- [DATASET ENTRIES]
'''

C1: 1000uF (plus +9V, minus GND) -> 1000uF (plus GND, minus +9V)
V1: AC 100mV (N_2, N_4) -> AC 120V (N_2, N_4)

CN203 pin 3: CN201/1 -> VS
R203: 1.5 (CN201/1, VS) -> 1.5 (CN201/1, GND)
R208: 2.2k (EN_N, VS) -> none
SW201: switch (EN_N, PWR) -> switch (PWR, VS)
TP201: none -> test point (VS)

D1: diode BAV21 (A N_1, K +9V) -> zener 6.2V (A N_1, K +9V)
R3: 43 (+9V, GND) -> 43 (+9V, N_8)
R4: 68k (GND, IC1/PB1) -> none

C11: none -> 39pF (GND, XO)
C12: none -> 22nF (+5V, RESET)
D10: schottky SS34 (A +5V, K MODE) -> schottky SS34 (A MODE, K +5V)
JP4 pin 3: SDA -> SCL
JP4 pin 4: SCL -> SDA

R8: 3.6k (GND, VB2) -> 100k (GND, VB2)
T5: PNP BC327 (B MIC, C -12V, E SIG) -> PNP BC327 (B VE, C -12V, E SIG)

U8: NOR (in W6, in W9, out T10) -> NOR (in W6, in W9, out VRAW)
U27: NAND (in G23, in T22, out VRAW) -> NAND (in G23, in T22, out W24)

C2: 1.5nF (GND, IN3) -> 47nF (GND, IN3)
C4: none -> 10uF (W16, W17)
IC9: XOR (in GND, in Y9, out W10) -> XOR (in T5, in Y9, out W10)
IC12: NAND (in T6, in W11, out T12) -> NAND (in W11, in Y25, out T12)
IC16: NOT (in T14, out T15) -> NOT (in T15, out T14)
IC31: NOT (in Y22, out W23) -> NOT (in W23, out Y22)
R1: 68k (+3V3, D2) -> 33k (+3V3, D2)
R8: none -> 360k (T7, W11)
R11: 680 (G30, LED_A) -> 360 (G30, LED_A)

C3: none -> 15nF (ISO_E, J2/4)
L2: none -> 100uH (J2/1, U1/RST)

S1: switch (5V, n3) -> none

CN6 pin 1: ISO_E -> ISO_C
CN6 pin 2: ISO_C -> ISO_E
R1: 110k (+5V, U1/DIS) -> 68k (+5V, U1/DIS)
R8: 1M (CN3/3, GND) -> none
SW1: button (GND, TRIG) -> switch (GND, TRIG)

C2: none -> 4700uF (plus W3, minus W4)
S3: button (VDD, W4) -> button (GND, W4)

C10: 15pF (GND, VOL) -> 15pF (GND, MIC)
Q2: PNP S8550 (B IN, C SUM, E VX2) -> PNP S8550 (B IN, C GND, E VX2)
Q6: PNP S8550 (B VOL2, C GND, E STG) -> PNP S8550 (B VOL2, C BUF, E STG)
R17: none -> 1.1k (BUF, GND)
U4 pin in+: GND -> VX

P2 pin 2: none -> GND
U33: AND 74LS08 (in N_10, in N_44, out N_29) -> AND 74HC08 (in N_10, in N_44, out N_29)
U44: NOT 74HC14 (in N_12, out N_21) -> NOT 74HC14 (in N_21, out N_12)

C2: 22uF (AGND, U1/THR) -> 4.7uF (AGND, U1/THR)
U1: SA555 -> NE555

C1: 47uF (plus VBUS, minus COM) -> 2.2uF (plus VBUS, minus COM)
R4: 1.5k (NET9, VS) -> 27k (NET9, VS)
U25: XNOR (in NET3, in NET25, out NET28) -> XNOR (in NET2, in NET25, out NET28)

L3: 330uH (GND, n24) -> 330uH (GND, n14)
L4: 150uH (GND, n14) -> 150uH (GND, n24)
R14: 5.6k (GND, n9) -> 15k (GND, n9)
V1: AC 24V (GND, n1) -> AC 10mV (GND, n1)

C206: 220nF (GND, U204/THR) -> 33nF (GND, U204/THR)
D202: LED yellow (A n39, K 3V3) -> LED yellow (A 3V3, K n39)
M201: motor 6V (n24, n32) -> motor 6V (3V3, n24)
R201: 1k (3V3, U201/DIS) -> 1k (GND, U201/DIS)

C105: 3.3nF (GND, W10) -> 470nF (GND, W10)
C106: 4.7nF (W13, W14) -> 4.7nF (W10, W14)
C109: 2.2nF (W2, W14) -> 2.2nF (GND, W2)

'''

- [PROBLEM DESCRIPTION] Write down exactly the span of lines above from the one containing "C12: none -> 22nF (+5V, RESET)" to the one containing "R8: 1M (CN3/3, GND) -> none", both ends included.

- [OUTPUT]
C12: none -> 22nF (+5V, RESET)
D10: schottky SS34 (A +5V, K MODE) -> schottky SS34 (A MODE, K +5V)
JP4 pin 3: SDA -> SCL
JP4 pin 4: SCL -> SDA

R8: 3.6k (GND, VB2) -> 100k (GND, VB2)
T5: PNP BC327 (B MIC, C -12V, E SIG) -> PNP BC327 (B VE, C -12V, E SIG)

U8: NOR (in W6, in W9, out T10) -> NOR (in W6, in W9, out VRAW)
U27: NAND (in G23, in T22, out VRAW) -> NAND (in G23, in T22, out W24)

C2: 1.5nF (GND, IN3) -> 47nF (GND, IN3)
C4: none -> 10uF (W16, W17)
IC9: XOR (in GND, in Y9, out W10) -> XOR (in T5, in Y9, out W10)
IC12: NAND (in T6, in W11, out T12) -> NAND (in W11, in Y25, out T12)
IC16: NOT (in T14, out T15) -> NOT (in T15, out T14)
IC31: NOT (in Y22, out W23) -> NOT (in W23, out Y22)
R1: 68k (+3V3, D2) -> 33k (+3V3, D2)
R8: none -> 360k (T7, W11)
R11: 680 (G30, LED_A) -> 360 (G30, LED_A)

C3: none -> 15nF (ISO_E, J2/4)
L2: none -> 100uH (J2/1, U1/RST)

S1: switch (5V, n3) -> none

CN6 pin 1: ISO_E -> ISO_C
CN6 pin 2: ISO_C -> ISO_E
R1: 110k (+5V, U1/DIS) -> 68k (+5V, U1/DIS)
R8: 1M (CN3/3, GND) -> none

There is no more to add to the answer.